======== Material shown ========
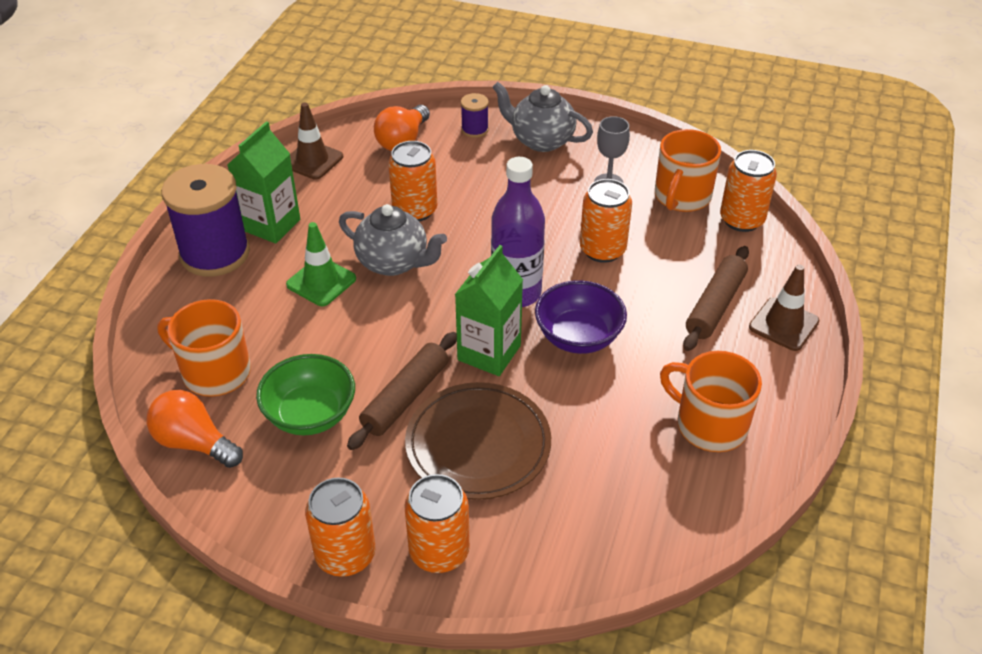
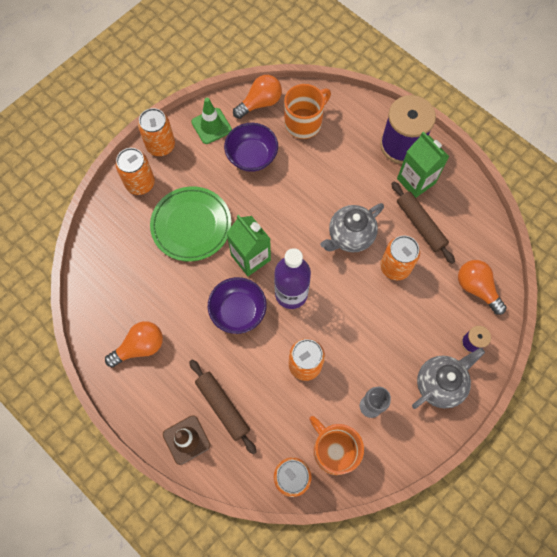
camera: 115 degrees right, 25 degrees up
green bowl [256,354,355,435] -> purple bowl [224,123,278,172]
green traffic cone [286,222,356,306] -> green traffic cone moved to [191,98,232,144]
brown traffic cone [290,103,343,180] -> none
brown rolling pin [347,332,457,450] -> brown rolling pin moved to [391,182,455,264]
brown plate [405,382,551,500] -> green plate [150,186,232,262]
orange mug [660,351,762,452] -> orange light bulb [105,321,163,367]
========
- What to produce -
The required answer is each line of the entries containing the string "moved".

- Solution to the problem -
green traffic cone [286,222,356,306] -> green traffic cone moved to [191,98,232,144]
brown rolling pin [347,332,457,450] -> brown rolling pin moved to [391,182,455,264]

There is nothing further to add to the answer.